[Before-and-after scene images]

──────

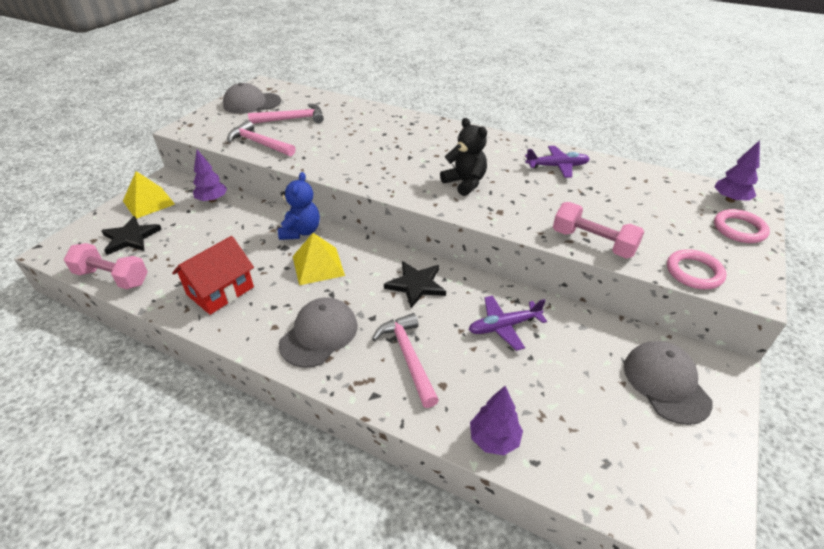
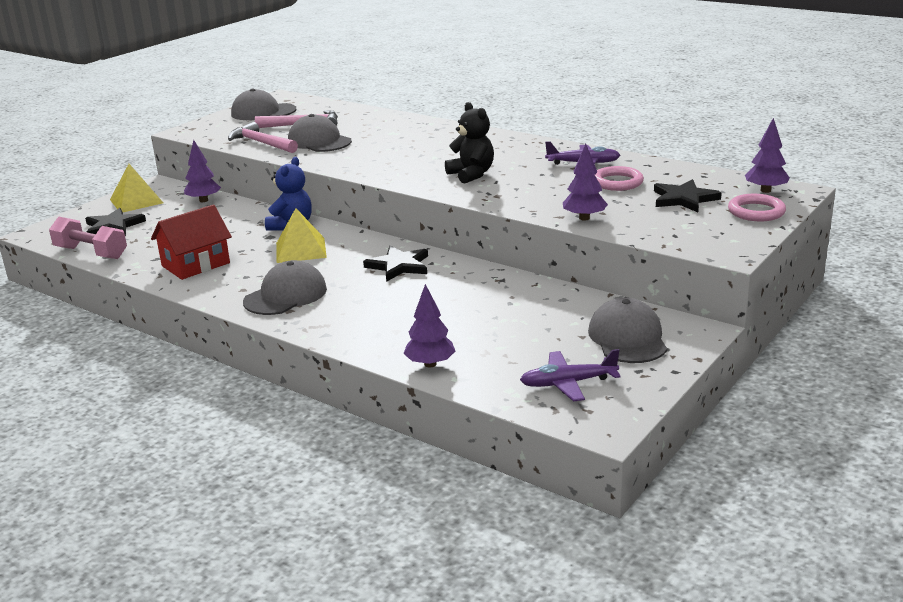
camera: 10 degrees right, 15 degrees down
(312, 140) = (319, 141): none -> grey cap
(408, 357) = (369, 312): pink hammer -> none
(504, 326) = (478, 296): purple plane -> purple plane (568, 383)
(593, 243) = (584, 218): pink dumbbell -> purple tree
(667, 213) = (684, 199): none -> black star
(694, 272) = (678, 239): pink ring -> pink ring (617, 182)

──────

# What you will do:
Starting from the line that contains "(504, 326) = (478, 296): purple", reproduce each line of the data exactly through the last one.

# Response:
(504, 326) = (478, 296): purple plane -> purple plane (568, 383)
(593, 243) = (584, 218): pink dumbbell -> purple tree
(667, 213) = (684, 199): none -> black star
(694, 272) = (678, 239): pink ring -> pink ring (617, 182)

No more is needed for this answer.